## Exercise prompt
Determine how many lines in the records hold "bucket", then give that number by itself.

## Data shown
========================================

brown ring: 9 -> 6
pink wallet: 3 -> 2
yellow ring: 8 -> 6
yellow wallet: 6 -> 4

========================================

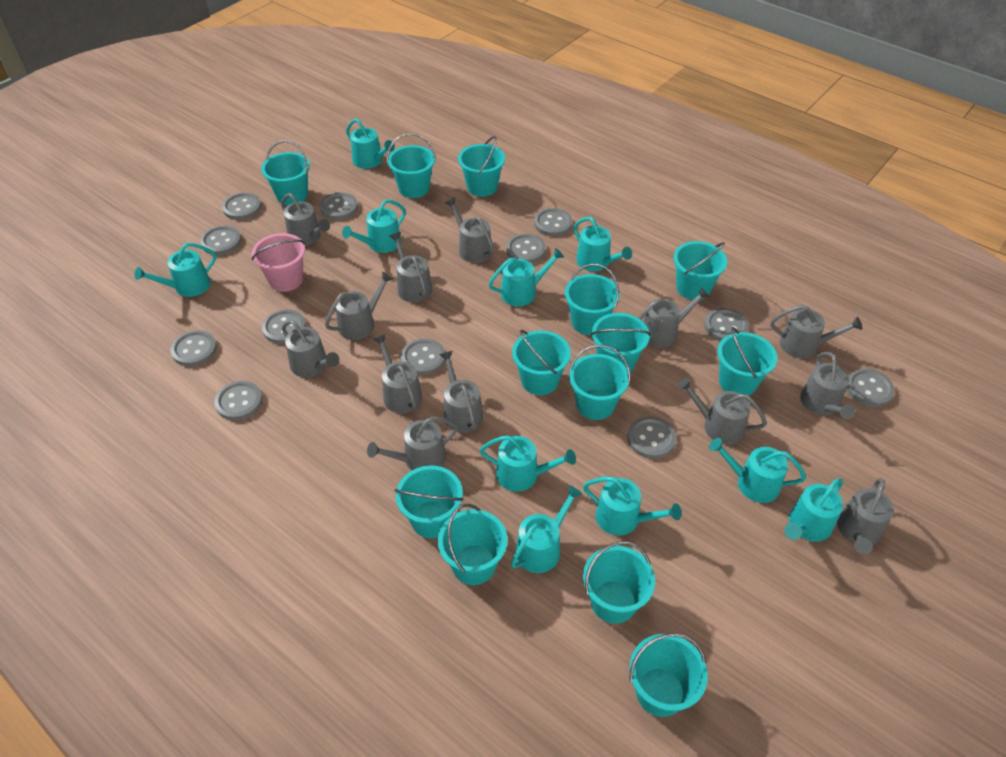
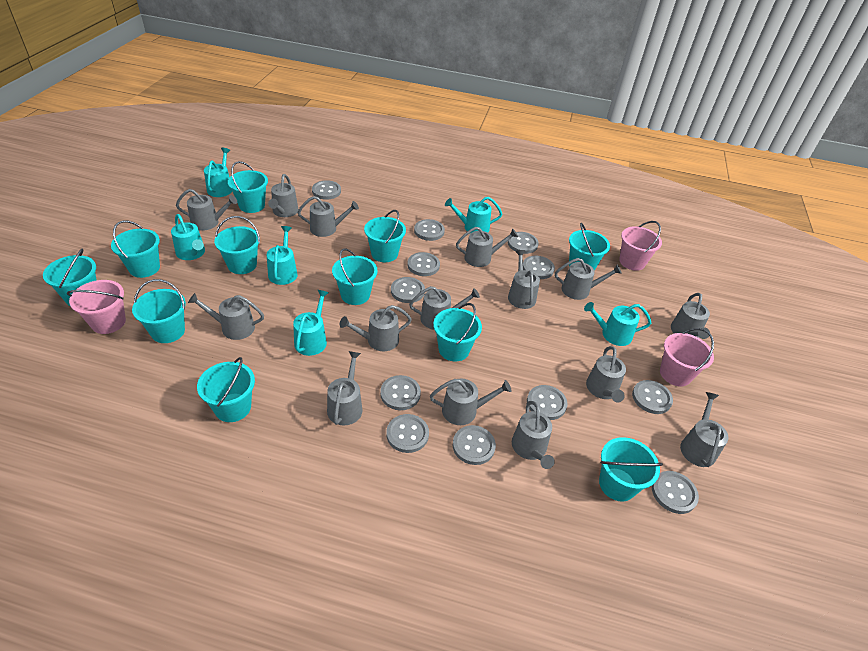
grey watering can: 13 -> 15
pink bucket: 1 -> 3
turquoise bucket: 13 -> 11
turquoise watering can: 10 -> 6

========================================

## Answer for the task
2